§ **GIVEN ENTRIES**:
= = = = = = =
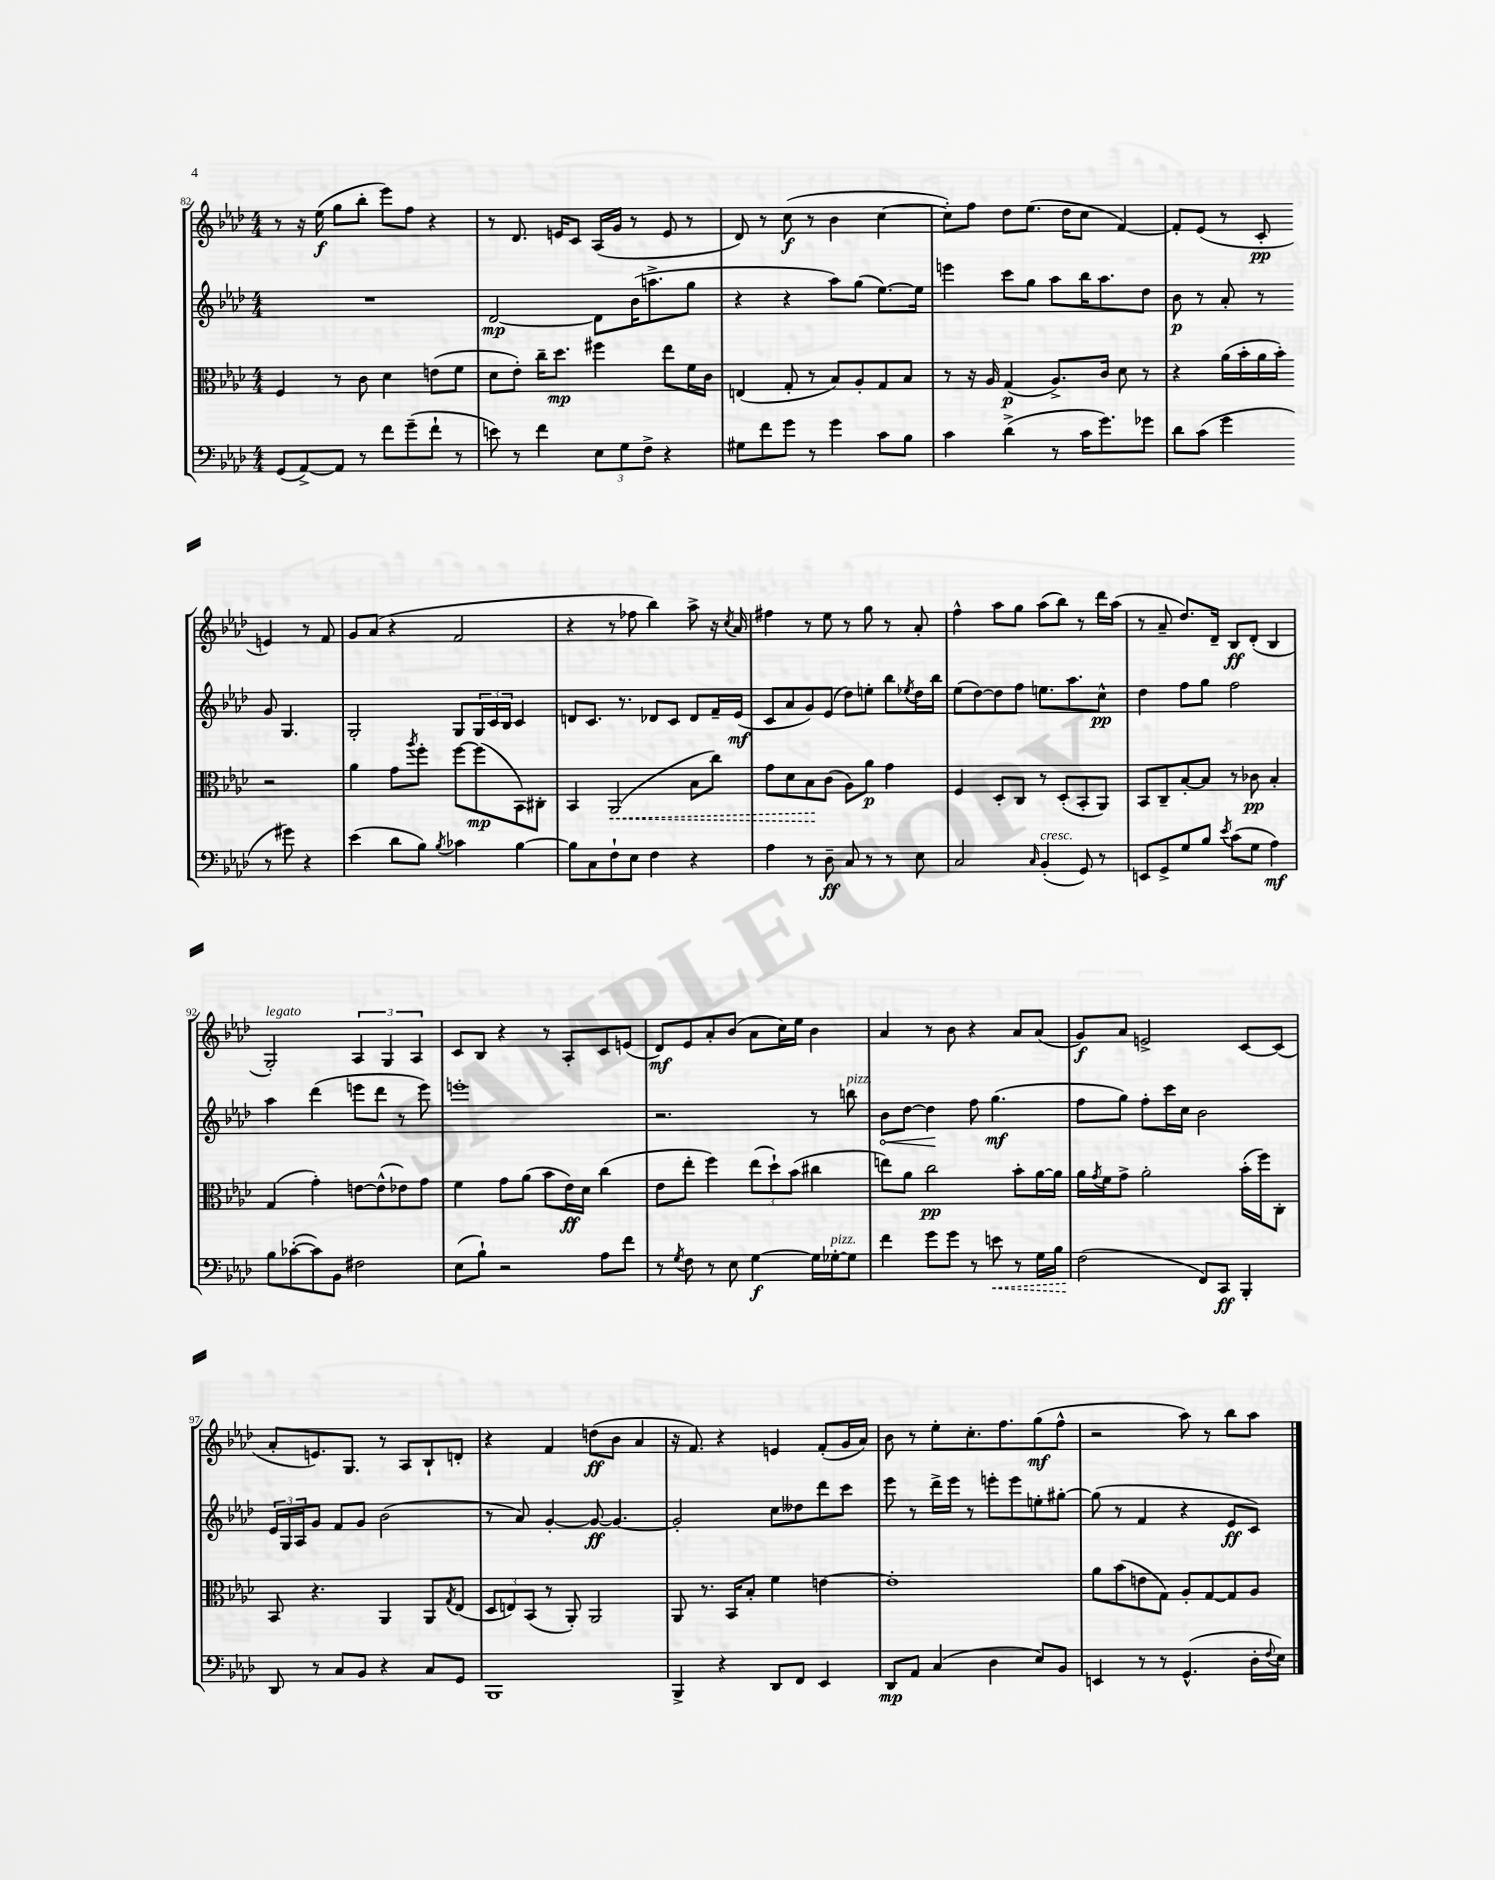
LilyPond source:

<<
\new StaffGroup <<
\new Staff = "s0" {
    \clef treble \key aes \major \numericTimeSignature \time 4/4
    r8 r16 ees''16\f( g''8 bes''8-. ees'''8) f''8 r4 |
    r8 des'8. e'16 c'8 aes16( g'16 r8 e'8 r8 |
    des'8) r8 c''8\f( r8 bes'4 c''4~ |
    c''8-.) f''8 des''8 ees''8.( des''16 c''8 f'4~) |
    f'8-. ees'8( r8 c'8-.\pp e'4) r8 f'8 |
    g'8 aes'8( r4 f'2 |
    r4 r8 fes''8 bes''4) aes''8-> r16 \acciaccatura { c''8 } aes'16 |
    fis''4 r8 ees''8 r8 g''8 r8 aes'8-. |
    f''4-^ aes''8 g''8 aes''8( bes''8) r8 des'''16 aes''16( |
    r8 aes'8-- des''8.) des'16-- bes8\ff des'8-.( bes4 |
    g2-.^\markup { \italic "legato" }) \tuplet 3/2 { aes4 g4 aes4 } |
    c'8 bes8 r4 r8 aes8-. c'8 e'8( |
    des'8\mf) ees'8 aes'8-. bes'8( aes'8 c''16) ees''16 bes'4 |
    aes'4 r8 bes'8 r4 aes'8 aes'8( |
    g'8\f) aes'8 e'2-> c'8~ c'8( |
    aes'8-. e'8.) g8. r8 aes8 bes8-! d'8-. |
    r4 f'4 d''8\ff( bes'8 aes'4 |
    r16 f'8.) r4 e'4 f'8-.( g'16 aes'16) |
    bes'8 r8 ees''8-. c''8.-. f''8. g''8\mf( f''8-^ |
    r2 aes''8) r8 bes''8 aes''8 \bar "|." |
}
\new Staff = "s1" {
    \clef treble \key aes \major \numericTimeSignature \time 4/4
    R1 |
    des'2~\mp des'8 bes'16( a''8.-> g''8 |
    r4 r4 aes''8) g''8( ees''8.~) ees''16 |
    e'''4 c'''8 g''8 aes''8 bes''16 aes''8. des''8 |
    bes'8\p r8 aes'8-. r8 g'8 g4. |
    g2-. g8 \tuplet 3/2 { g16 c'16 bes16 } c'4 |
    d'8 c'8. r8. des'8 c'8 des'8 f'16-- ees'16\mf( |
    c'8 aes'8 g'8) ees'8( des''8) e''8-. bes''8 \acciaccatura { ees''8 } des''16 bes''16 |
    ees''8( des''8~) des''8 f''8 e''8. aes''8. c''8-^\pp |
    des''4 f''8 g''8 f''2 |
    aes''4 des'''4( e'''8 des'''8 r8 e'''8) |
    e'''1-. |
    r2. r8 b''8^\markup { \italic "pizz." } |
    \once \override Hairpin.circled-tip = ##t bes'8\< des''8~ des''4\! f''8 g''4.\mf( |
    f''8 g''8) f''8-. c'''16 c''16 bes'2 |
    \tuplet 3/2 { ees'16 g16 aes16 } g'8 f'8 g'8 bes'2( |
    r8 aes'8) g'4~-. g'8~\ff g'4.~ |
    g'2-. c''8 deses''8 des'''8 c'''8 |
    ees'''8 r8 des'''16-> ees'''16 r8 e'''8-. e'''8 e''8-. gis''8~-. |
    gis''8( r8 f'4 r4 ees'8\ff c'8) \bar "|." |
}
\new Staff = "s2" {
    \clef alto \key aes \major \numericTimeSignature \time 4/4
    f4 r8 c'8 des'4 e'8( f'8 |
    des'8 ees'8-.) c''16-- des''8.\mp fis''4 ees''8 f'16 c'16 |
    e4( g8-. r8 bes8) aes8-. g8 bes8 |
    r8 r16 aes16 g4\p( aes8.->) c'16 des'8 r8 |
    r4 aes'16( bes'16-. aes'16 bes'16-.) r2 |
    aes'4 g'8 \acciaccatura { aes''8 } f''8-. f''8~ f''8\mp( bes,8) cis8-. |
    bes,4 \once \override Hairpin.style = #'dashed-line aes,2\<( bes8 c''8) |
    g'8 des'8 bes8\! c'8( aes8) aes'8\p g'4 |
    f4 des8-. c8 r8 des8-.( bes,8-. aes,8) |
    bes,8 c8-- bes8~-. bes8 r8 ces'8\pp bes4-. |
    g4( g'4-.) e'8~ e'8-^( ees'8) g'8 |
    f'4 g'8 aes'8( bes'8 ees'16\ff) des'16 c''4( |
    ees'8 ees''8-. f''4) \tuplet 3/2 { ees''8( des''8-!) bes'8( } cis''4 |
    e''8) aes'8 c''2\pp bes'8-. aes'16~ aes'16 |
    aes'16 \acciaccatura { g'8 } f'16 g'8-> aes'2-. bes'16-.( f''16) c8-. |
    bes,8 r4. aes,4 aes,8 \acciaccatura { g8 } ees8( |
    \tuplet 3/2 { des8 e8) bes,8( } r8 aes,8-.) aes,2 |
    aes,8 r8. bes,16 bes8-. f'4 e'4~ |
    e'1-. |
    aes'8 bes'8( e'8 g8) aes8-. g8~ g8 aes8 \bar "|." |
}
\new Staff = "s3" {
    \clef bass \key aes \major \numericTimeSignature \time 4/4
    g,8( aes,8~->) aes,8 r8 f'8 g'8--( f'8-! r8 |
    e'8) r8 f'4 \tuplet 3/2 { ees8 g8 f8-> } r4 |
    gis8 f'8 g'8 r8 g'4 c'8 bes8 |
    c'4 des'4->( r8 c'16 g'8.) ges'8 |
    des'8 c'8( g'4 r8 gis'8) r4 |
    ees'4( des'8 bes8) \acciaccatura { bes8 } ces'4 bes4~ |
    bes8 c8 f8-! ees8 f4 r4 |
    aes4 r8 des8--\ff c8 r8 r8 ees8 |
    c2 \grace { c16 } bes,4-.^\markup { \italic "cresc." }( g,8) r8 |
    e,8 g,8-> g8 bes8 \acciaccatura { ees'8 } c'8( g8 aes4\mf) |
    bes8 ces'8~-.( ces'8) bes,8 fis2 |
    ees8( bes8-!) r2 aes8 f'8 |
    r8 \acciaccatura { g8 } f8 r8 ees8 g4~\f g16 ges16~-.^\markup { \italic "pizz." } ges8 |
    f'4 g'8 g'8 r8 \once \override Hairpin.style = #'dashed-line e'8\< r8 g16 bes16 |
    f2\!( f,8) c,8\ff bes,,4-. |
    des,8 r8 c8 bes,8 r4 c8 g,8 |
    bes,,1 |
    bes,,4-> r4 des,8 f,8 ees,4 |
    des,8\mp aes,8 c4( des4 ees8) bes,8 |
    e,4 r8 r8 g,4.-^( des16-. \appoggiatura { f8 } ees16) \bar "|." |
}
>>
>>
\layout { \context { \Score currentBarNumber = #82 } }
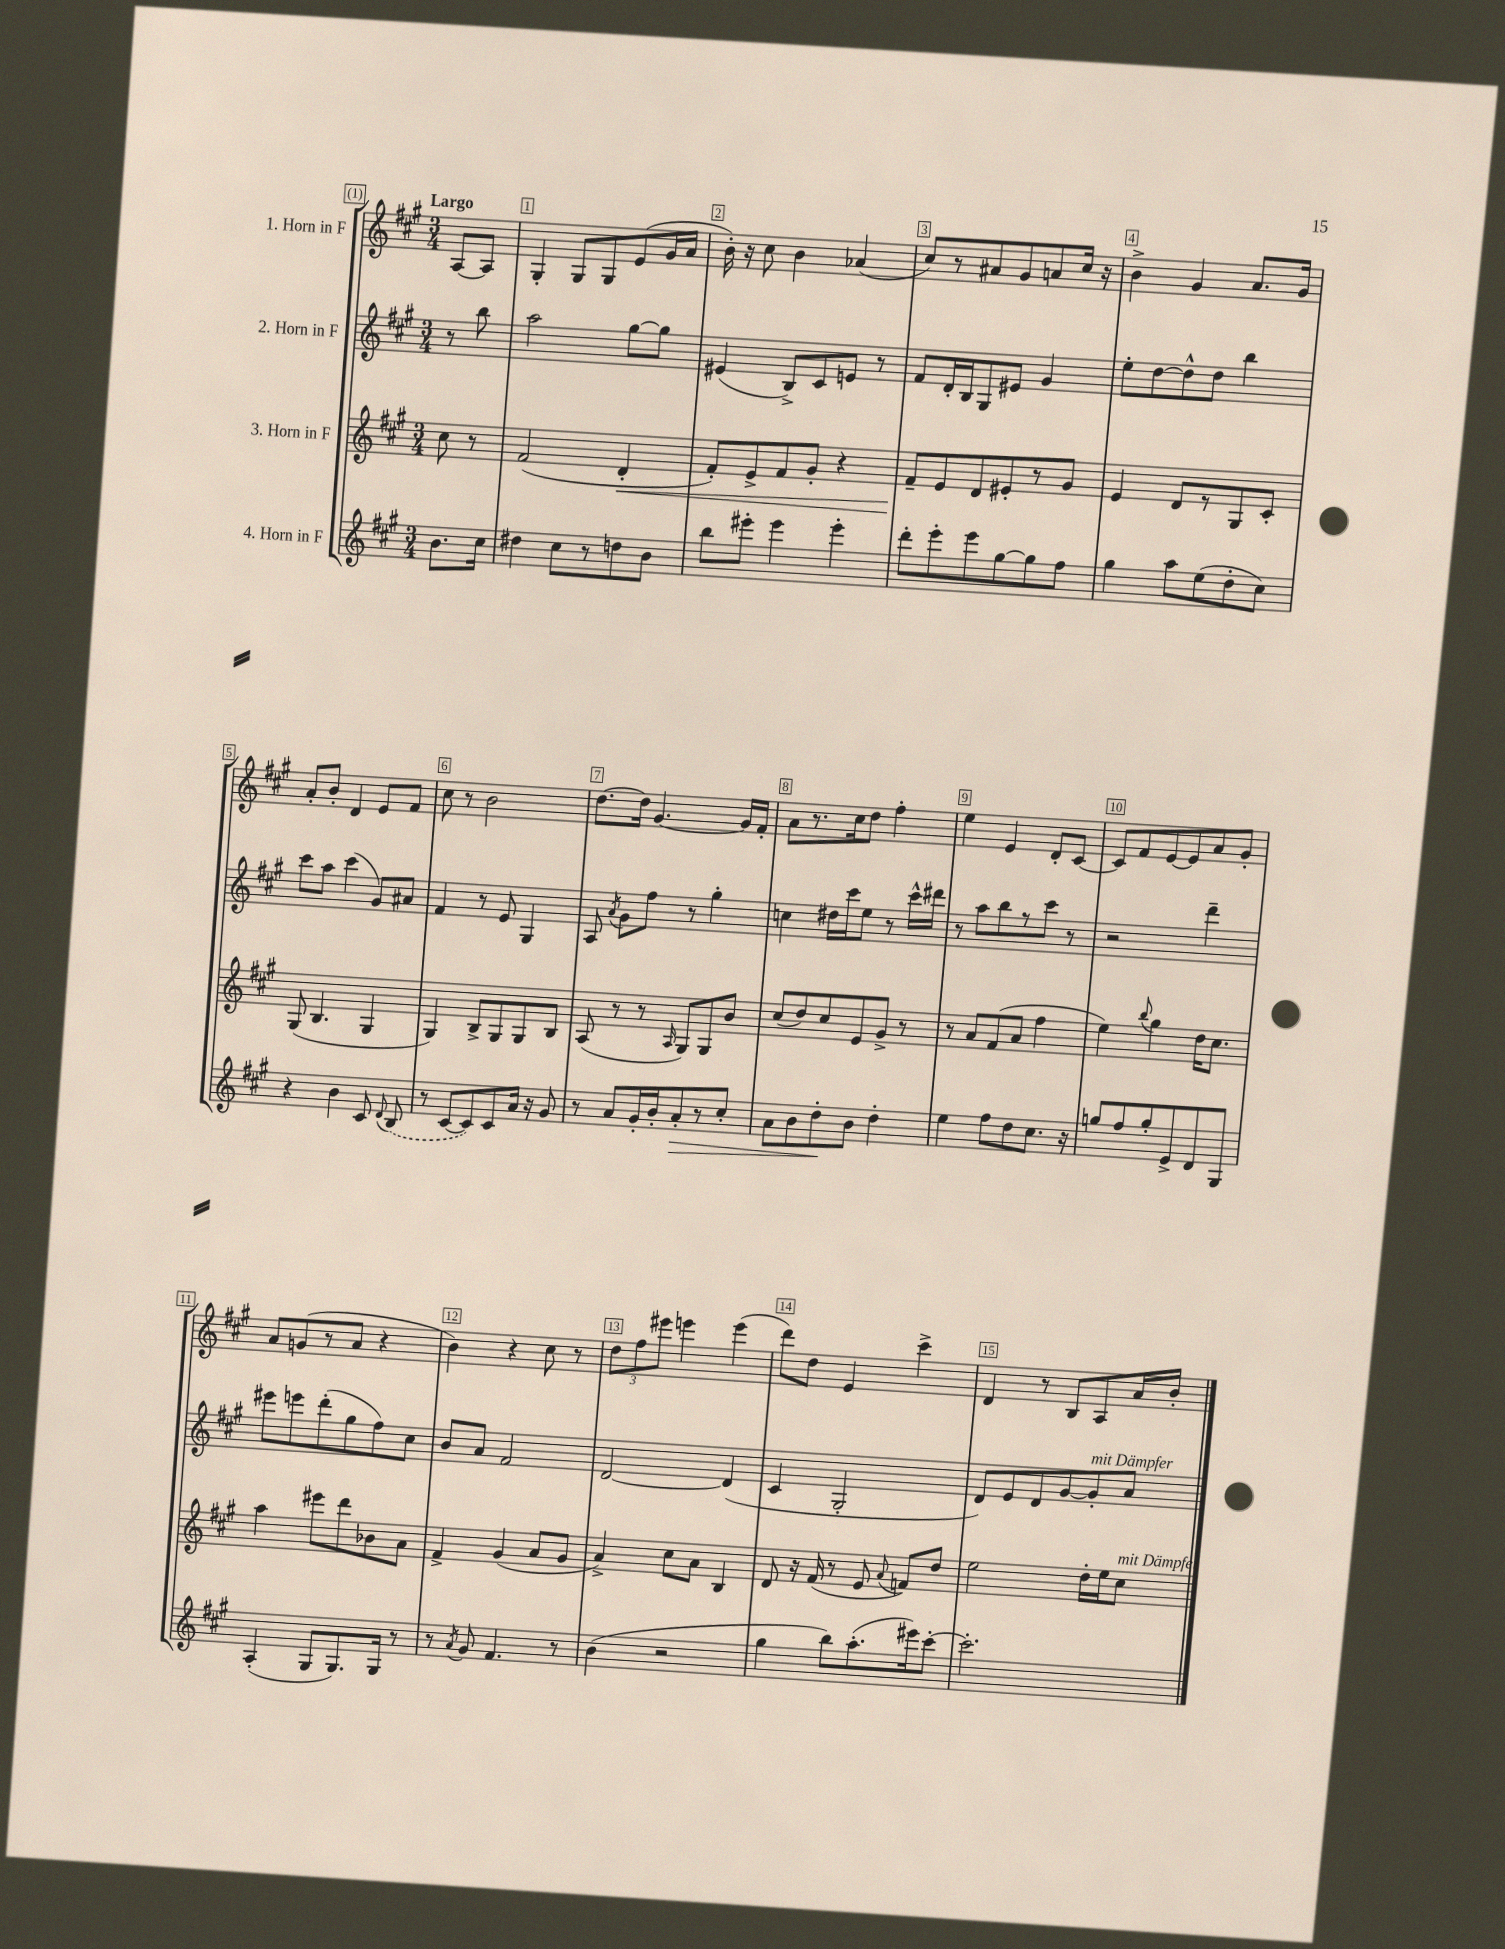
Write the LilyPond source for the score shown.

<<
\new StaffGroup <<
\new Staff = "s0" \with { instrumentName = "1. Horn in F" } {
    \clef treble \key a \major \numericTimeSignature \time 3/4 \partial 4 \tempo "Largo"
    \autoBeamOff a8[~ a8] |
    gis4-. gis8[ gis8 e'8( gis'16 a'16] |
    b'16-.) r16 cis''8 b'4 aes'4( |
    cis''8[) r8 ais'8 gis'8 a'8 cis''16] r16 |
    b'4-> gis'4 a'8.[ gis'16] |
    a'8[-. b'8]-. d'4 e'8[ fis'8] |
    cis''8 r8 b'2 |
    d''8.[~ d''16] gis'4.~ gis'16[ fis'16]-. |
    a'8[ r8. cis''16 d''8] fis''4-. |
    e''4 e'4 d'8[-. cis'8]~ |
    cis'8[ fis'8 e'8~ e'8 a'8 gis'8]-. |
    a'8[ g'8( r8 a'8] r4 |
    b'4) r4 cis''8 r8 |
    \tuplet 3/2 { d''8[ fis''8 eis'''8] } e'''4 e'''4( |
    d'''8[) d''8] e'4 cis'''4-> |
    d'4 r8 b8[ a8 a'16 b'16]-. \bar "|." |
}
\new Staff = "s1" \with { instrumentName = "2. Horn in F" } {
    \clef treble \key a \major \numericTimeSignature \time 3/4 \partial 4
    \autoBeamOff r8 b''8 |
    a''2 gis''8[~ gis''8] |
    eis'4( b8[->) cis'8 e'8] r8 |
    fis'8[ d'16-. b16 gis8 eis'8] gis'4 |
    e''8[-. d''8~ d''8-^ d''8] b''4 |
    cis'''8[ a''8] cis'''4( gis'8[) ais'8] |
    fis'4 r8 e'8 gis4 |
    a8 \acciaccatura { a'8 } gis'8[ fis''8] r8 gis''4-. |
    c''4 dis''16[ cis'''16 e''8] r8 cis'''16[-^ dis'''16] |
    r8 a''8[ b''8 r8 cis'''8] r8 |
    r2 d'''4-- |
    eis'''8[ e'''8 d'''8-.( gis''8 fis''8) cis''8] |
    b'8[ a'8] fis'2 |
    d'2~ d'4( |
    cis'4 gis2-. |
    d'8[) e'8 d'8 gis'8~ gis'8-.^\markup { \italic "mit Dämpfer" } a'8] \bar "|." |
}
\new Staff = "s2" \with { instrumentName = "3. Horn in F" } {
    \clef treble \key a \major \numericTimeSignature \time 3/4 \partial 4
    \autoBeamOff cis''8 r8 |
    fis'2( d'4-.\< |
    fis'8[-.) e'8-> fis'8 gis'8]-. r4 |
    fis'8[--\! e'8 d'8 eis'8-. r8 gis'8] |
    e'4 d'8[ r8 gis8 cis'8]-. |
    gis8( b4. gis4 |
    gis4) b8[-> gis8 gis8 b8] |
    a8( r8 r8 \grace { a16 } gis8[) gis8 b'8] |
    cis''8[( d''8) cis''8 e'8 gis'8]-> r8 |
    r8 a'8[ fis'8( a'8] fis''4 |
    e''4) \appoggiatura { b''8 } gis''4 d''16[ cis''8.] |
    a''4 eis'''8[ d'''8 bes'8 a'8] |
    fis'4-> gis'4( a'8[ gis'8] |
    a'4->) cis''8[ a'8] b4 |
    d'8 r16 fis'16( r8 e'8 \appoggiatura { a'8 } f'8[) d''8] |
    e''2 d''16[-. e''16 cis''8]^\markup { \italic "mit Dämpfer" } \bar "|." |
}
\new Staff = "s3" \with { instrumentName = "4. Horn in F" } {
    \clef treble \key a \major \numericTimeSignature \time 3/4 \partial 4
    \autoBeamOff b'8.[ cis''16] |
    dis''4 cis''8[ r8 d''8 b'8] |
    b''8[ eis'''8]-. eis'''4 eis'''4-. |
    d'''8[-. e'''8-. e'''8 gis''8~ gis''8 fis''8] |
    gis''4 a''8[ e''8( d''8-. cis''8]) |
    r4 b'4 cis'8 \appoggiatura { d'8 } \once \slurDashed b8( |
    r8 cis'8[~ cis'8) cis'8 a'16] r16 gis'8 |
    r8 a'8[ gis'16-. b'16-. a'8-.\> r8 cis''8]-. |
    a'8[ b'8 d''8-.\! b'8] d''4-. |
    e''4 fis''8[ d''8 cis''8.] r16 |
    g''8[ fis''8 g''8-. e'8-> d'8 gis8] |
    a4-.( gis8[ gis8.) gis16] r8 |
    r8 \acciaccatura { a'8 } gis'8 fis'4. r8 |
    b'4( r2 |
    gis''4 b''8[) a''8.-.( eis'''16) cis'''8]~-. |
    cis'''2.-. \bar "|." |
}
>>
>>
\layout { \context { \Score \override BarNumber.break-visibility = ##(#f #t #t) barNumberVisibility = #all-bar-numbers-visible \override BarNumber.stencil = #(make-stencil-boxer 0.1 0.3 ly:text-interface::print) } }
= = = = = = =
Pick out every line in the listing above that contains the string "with", and copy each one. Upper and lower case must match.

§ **RESPONSE**:
\new Staff = "s0" \with { instrumentName = "1. Horn in F" } {
\new Staff = "s1" \with { instrumentName = "2. Horn in F" } {
\new Staff = "s2" \with { instrumentName = "3. Horn in F" } {
\new Staff = "s3" \with { instrumentName = "4. Horn in F" } {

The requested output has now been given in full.